### How to complete this task:
Restate the data below word for word, and let no image into your version.

Records from a collection:

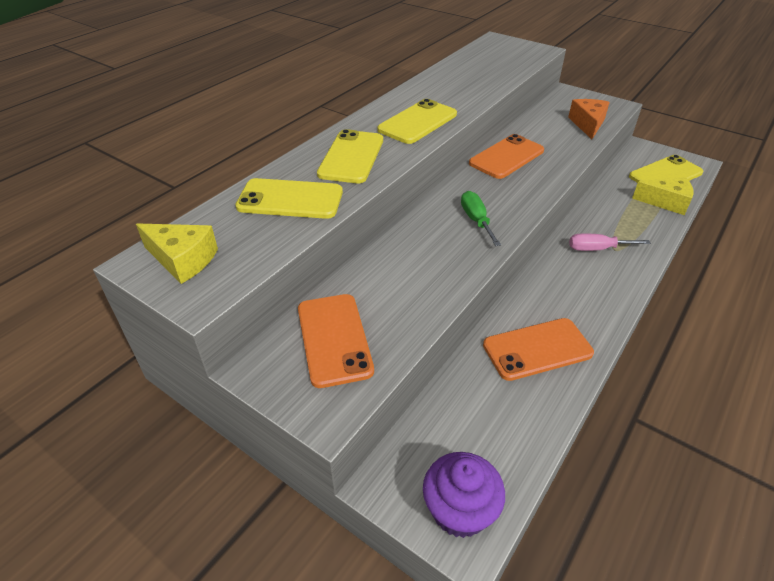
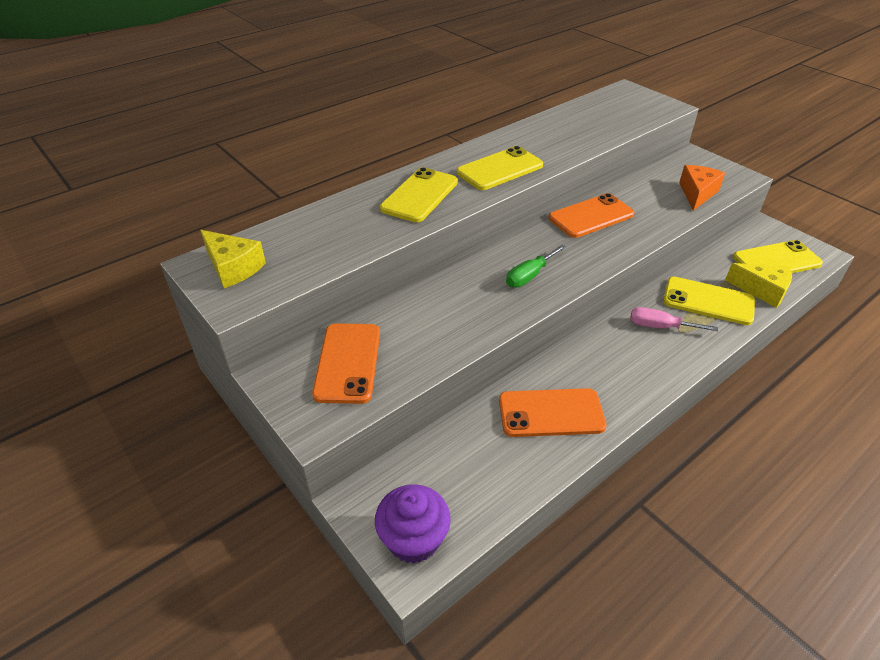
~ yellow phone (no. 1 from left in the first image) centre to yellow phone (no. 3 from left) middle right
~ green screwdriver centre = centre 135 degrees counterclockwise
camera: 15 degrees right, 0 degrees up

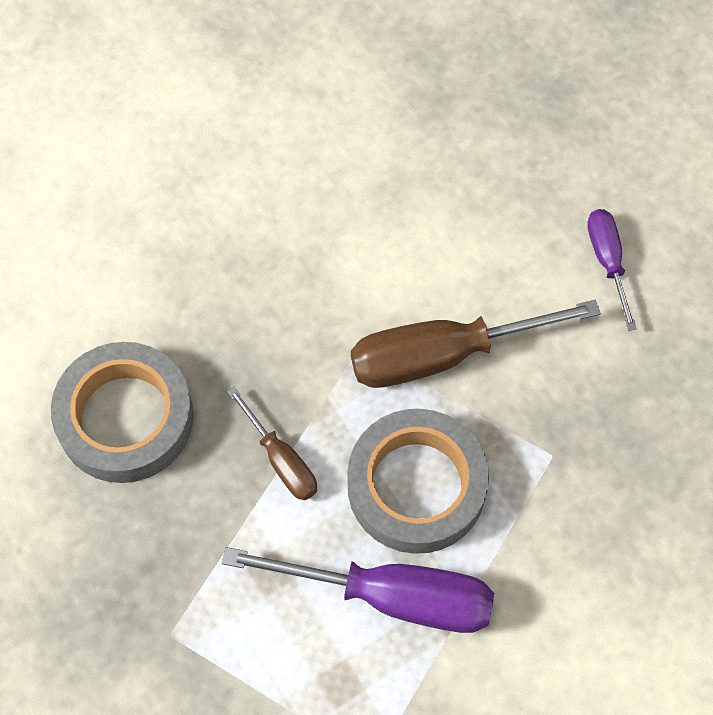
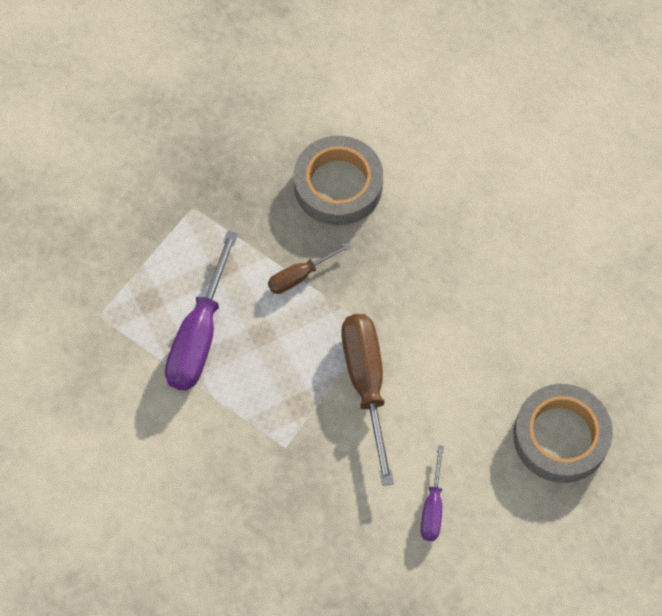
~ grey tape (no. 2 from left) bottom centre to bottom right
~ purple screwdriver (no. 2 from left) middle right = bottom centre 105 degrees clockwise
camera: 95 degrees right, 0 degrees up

### Answer for the task:
~ yellow phone (no. 1 from left in the first image) centre to yellow phone (no. 3 from left) middle right
~ green screwdriver centre = centre 135 degrees counterclockwise
camera: 15 degrees right, 0 degrees up

~ grey tape (no. 2 from left) bottom centre to bottom right
~ purple screwdriver (no. 2 from left) middle right = bottom centre 105 degrees clockwise
camera: 95 degrees right, 0 degrees up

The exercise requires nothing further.